____ Working data

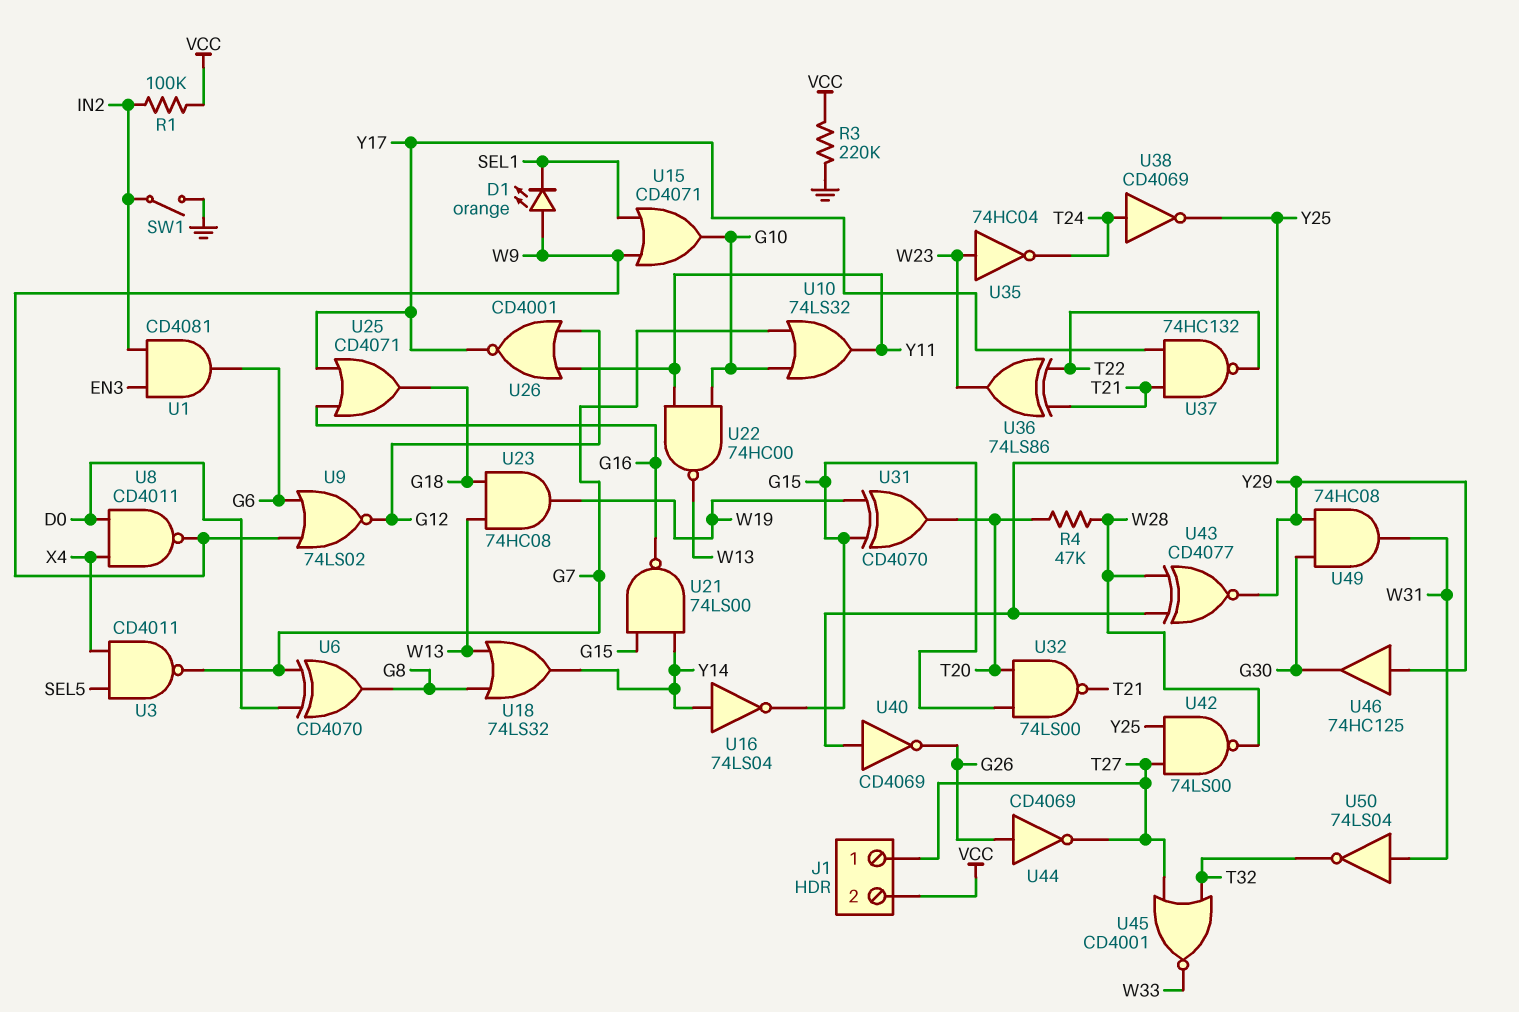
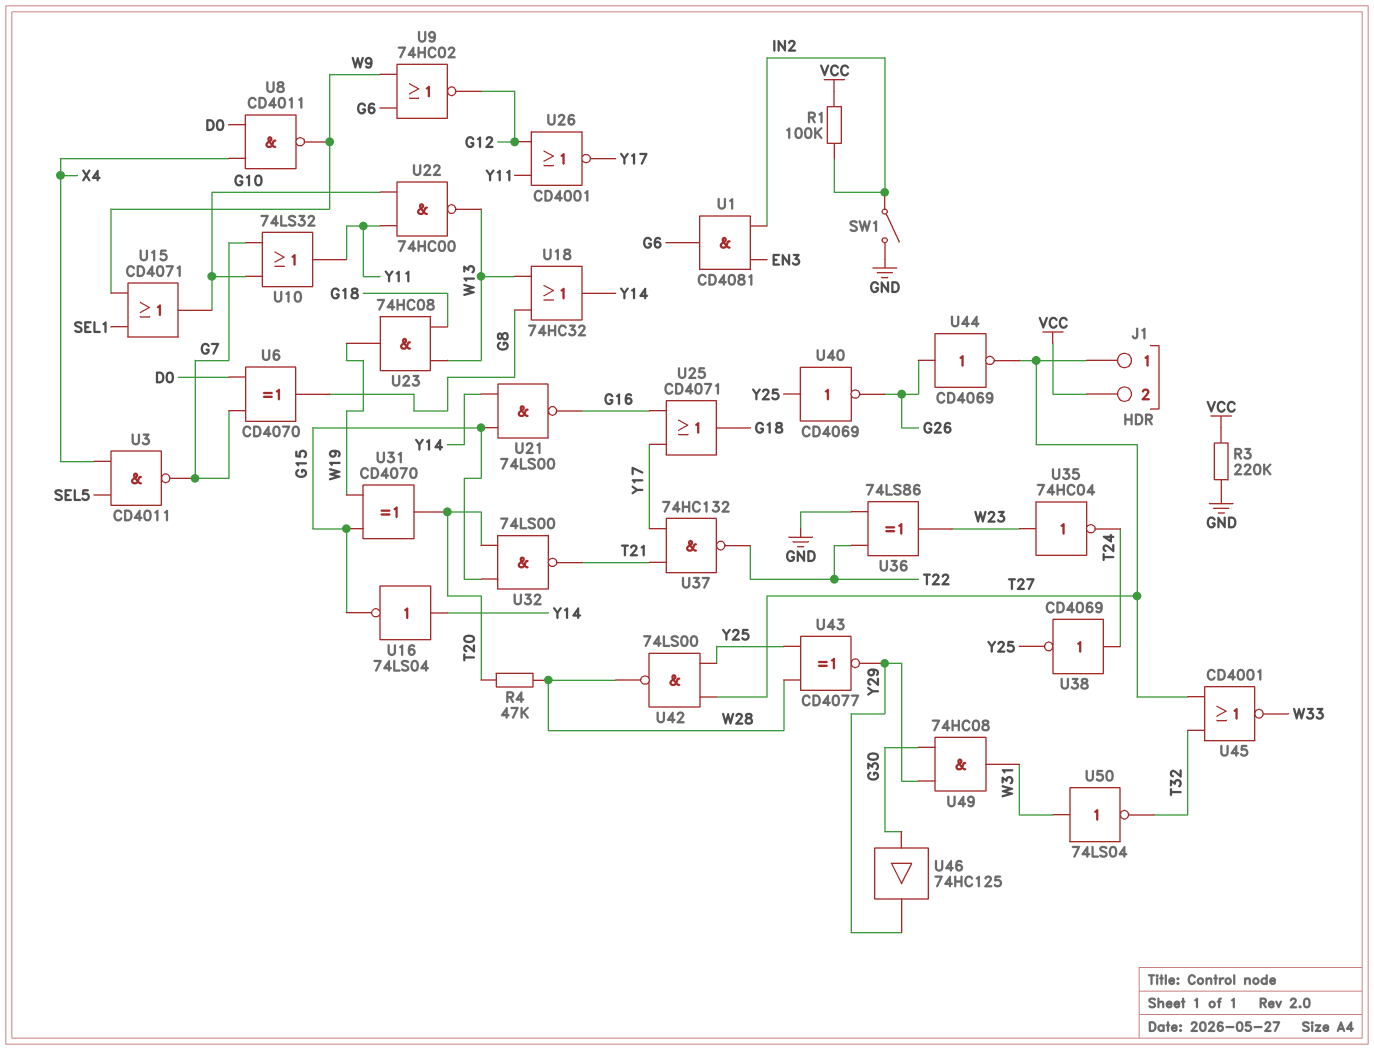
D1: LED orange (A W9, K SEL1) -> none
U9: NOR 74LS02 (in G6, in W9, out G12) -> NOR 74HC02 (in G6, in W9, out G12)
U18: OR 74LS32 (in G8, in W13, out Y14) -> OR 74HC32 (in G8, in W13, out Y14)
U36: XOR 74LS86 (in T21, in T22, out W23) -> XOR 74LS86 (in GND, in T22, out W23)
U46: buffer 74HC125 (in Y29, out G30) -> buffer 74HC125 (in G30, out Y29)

________

Work order -
All lines above are to be restated word for word, with pictures excluded.

Task answer -
D1: LED orange (A W9, K SEL1) -> none
U9: NOR 74LS02 (in G6, in W9, out G12) -> NOR 74HC02 (in G6, in W9, out G12)
U18: OR 74LS32 (in G8, in W13, out Y14) -> OR 74HC32 (in G8, in W13, out Y14)
U36: XOR 74LS86 (in T21, in T22, out W23) -> XOR 74LS86 (in GND, in T22, out W23)
U46: buffer 74HC125 (in Y29, out G30) -> buffer 74HC125 (in G30, out Y29)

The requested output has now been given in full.